» WRITTEN TASK: Copy every line of the data below word for word, leaving out the pictures.

** start RECORDS FOR THE TASK **

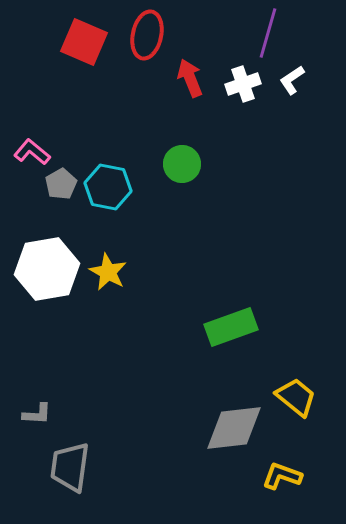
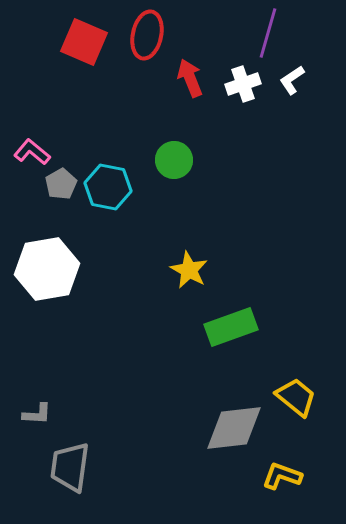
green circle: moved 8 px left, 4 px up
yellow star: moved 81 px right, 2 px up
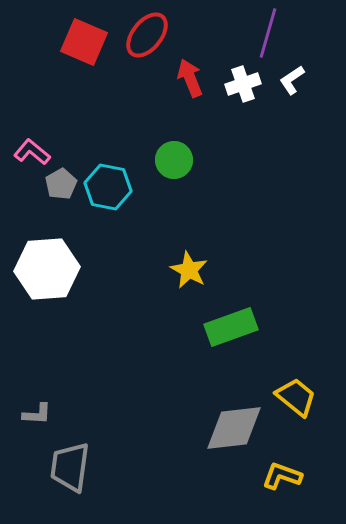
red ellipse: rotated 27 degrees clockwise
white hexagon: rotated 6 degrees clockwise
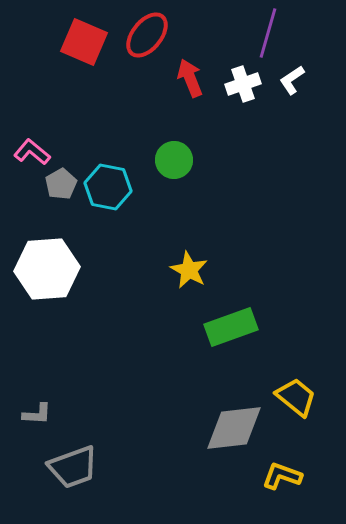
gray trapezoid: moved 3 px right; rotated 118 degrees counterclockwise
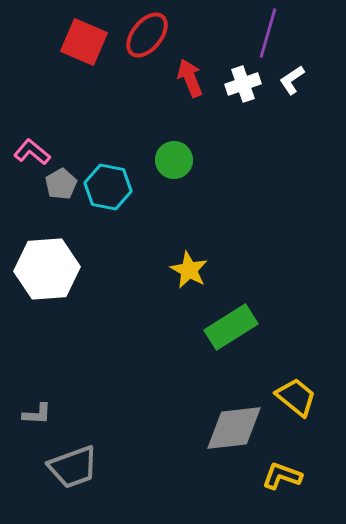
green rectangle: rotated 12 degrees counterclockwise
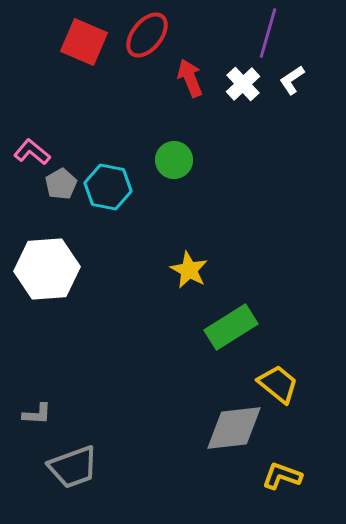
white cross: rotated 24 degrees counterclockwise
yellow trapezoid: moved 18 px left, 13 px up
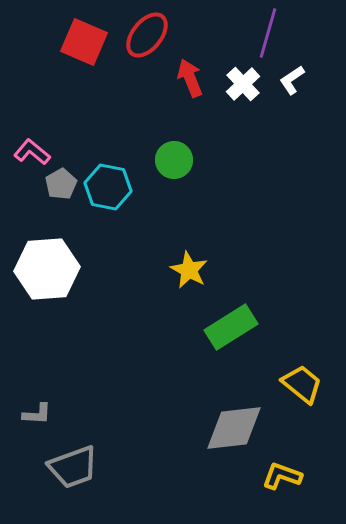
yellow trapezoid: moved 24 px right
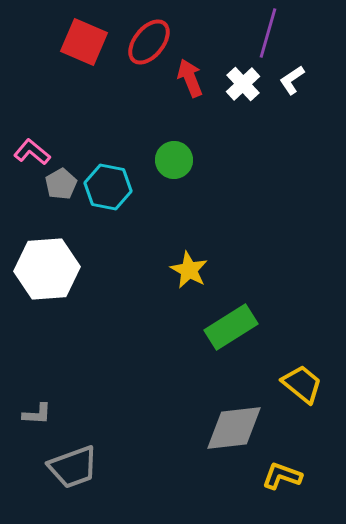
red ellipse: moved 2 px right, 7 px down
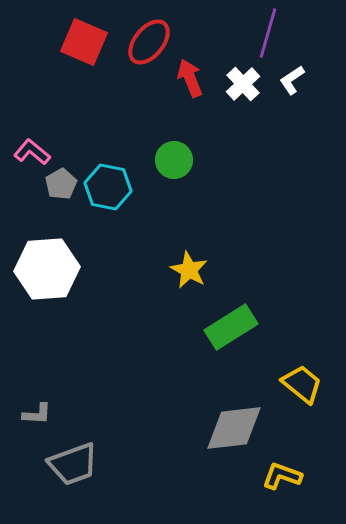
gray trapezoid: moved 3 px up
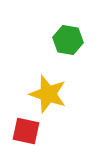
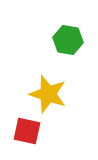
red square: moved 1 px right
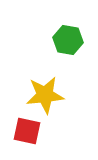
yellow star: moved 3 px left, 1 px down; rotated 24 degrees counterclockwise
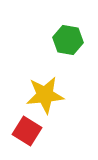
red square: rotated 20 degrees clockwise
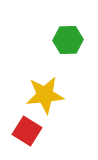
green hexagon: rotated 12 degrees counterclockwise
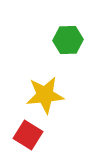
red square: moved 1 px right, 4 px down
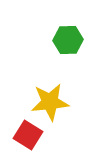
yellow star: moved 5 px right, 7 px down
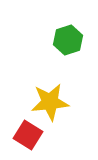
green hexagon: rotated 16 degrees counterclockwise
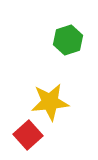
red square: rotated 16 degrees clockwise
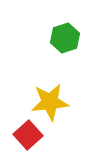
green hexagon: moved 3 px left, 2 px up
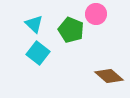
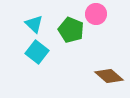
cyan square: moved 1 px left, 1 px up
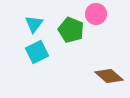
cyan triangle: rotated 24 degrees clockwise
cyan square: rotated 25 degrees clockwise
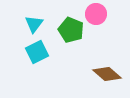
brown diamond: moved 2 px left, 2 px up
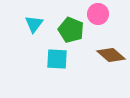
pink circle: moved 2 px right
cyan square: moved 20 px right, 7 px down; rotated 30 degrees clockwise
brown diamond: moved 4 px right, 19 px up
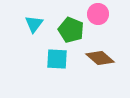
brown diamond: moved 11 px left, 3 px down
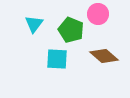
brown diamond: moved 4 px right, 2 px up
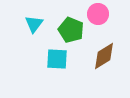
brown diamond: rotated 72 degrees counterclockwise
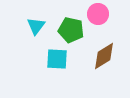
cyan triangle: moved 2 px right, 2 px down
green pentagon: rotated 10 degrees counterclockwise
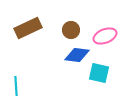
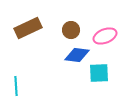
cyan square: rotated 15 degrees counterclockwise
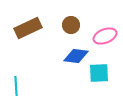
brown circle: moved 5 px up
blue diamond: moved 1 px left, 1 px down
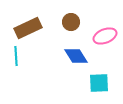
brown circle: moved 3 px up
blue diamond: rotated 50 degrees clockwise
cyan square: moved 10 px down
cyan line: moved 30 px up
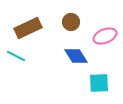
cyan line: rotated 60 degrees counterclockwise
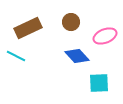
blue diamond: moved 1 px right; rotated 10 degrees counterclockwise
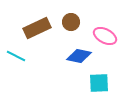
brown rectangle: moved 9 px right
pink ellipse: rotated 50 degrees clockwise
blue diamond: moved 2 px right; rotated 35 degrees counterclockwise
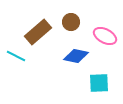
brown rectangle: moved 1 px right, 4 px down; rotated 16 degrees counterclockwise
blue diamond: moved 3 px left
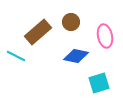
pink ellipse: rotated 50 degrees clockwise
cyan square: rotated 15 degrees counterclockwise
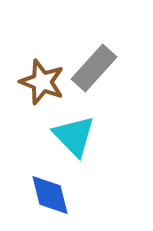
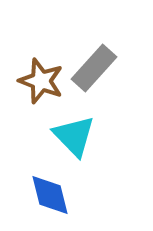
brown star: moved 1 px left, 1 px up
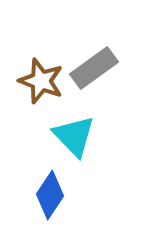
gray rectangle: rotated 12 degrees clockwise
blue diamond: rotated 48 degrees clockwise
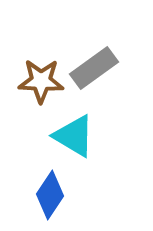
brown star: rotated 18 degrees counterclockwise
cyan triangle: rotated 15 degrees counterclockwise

** end RECORDS FOR THE TASK **

» WRITTEN ANSWER:
green circle: moved 8 px left, 4 px up
yellow star: moved 81 px right, 2 px up
red ellipse: rotated 27 degrees clockwise
white hexagon: rotated 6 degrees clockwise
gray trapezoid: moved 3 px right; rotated 118 degrees counterclockwise
green rectangle: rotated 12 degrees counterclockwise
white cross: rotated 24 degrees counterclockwise
yellow trapezoid: moved 18 px left, 13 px up
yellow trapezoid: moved 24 px right
red ellipse: moved 2 px right, 7 px down
gray trapezoid: moved 3 px up
red square: moved 1 px right
yellow star: moved 3 px left, 1 px down; rotated 24 degrees counterclockwise
red square: rotated 20 degrees clockwise
green hexagon: rotated 12 degrees counterclockwise
red square: moved 1 px right, 4 px down
yellow star: moved 5 px right, 7 px down
green hexagon: rotated 16 degrees counterclockwise
red square: rotated 16 degrees clockwise
green hexagon: moved 3 px left, 2 px up
cyan square: moved 1 px left, 1 px up
cyan triangle: rotated 24 degrees clockwise
cyan square: rotated 25 degrees clockwise
brown diamond: moved 2 px left, 2 px up
pink circle: moved 2 px right
cyan square: moved 20 px right, 7 px down; rotated 30 degrees clockwise
brown diamond: moved 4 px right, 19 px up
brown diamond: moved 11 px left, 3 px down
brown diamond: moved 4 px right, 2 px up
brown diamond: rotated 72 degrees counterclockwise
cyan triangle: moved 2 px right, 2 px down
green pentagon: rotated 10 degrees counterclockwise
cyan square: rotated 15 degrees counterclockwise
brown circle: moved 5 px up
blue diamond: moved 1 px left, 1 px down
brown circle: moved 3 px up
blue diamond: rotated 50 degrees clockwise
cyan square: moved 10 px down
cyan line: moved 30 px up
cyan line: rotated 60 degrees counterclockwise
blue diamond: moved 1 px right; rotated 10 degrees counterclockwise
brown rectangle: moved 9 px right
pink ellipse: rotated 50 degrees clockwise
blue diamond: moved 2 px right; rotated 35 degrees counterclockwise
brown rectangle: moved 1 px right, 4 px down; rotated 16 degrees counterclockwise
blue diamond: moved 3 px left
pink ellipse: rotated 50 degrees clockwise
cyan square: rotated 15 degrees counterclockwise
brown star: moved 1 px left, 1 px up
gray rectangle: rotated 12 degrees clockwise
blue diamond: rotated 48 degrees clockwise
brown star: rotated 18 degrees counterclockwise
cyan triangle: rotated 15 degrees counterclockwise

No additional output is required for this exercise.